Excerpt from a dataset
==========
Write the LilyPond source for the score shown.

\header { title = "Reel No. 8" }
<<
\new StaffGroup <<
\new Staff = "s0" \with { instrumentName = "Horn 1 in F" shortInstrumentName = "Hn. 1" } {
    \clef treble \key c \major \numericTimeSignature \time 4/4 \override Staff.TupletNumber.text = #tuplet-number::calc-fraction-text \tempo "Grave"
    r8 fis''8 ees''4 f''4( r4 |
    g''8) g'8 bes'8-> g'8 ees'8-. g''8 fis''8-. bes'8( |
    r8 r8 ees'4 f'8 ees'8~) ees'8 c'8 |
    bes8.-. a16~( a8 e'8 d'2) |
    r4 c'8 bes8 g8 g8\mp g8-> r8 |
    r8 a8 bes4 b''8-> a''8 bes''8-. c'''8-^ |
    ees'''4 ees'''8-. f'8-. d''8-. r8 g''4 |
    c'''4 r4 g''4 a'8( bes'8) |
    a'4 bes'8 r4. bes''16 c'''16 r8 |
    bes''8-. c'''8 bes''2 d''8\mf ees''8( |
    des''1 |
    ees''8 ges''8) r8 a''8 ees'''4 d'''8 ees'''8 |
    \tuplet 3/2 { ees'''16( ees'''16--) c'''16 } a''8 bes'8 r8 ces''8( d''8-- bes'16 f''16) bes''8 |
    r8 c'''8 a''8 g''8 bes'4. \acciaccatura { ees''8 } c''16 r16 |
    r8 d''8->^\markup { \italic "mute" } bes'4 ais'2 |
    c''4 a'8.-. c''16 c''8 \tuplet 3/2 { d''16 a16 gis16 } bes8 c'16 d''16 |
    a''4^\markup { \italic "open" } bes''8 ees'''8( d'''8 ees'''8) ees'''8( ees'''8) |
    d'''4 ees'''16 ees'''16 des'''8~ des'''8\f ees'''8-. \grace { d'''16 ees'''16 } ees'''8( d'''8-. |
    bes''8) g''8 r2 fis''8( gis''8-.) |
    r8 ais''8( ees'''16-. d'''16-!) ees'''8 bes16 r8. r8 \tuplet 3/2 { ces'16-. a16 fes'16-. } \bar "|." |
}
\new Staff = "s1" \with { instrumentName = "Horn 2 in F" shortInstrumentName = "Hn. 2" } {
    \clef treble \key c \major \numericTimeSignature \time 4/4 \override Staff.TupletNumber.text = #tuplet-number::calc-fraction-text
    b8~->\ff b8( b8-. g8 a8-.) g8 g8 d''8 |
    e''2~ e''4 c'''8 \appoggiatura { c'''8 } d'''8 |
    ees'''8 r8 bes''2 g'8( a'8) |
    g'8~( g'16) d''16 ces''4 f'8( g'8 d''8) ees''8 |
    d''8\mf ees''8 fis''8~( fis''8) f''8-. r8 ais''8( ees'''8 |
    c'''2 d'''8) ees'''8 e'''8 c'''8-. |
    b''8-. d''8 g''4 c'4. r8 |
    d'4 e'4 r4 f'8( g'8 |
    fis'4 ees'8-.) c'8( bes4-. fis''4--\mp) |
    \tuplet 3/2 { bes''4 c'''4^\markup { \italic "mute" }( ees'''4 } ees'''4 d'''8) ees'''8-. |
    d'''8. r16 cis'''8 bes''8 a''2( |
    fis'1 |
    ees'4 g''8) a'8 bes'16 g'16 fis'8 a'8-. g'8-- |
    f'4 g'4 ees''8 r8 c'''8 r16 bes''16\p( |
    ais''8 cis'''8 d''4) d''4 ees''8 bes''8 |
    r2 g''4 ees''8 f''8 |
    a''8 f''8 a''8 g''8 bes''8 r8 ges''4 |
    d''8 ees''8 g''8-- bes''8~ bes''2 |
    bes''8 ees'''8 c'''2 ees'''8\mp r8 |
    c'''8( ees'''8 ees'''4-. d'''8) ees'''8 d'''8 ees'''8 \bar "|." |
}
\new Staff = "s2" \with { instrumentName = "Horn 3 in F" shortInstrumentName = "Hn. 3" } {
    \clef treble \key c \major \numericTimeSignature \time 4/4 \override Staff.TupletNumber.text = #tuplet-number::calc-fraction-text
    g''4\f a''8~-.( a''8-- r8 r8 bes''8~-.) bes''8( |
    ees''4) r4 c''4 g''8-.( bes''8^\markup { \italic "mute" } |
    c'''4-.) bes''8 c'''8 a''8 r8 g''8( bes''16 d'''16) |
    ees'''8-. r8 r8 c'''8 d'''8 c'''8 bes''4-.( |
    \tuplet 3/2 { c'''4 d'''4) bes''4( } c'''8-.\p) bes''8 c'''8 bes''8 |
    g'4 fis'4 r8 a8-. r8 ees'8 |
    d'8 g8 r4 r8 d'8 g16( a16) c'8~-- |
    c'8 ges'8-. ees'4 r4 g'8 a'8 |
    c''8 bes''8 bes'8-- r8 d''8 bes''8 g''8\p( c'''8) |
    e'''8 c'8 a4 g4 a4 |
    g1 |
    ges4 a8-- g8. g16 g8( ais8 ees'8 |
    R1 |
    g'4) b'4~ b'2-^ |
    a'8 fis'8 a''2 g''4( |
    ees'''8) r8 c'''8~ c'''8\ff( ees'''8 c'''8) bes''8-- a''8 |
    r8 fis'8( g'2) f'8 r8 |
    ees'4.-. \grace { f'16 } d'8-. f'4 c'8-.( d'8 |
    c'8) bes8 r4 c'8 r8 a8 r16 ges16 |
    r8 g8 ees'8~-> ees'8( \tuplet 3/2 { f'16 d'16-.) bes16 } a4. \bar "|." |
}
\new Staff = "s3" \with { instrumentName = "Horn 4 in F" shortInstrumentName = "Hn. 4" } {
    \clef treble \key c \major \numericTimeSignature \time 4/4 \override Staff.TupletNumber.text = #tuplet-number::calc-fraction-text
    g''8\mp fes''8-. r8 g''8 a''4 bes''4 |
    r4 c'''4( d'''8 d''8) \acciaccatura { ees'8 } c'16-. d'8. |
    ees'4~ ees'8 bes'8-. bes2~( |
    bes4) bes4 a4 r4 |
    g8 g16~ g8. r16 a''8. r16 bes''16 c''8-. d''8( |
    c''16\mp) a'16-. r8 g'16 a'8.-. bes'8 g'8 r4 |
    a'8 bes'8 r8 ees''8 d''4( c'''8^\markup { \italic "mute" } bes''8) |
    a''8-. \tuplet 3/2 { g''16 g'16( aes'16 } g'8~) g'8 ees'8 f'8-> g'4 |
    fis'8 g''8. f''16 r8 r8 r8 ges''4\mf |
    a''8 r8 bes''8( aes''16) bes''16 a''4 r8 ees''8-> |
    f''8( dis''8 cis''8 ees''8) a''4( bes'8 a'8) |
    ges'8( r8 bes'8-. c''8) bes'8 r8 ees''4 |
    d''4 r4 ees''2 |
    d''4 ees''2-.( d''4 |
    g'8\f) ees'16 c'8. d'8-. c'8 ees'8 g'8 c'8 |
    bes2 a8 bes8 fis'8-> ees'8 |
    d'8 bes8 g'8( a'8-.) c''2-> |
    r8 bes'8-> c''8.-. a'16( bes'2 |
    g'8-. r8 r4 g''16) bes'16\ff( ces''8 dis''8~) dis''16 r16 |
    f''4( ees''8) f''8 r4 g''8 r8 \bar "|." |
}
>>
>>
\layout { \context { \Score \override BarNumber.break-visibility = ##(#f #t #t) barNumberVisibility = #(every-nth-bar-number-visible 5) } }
==========
• [THE TASK]
Find every line in the entries above that contains the string "markup", and copy each of those lines.

• [TASK SOLUTION]
    r8 d''8->^\markup { \italic "mute" } bes'4 ais'2 |
    a''4^\markup { \italic "open" } bes''8 ees'''8( d'''8 ees'''8) ees'''8( ees'''8) |
    \tuplet 3/2 { bes''4 c'''4^\markup { \italic "mute" }( ees'''4 } ees'''4 d'''8) ees'''8-. |
    ees''4) r4 c''4 g''8-.( bes''8^\markup { \italic "mute" } |
    a'8 bes'8 r8 ees''8 d''4( c'''8^\markup { \italic "mute" } bes''8) |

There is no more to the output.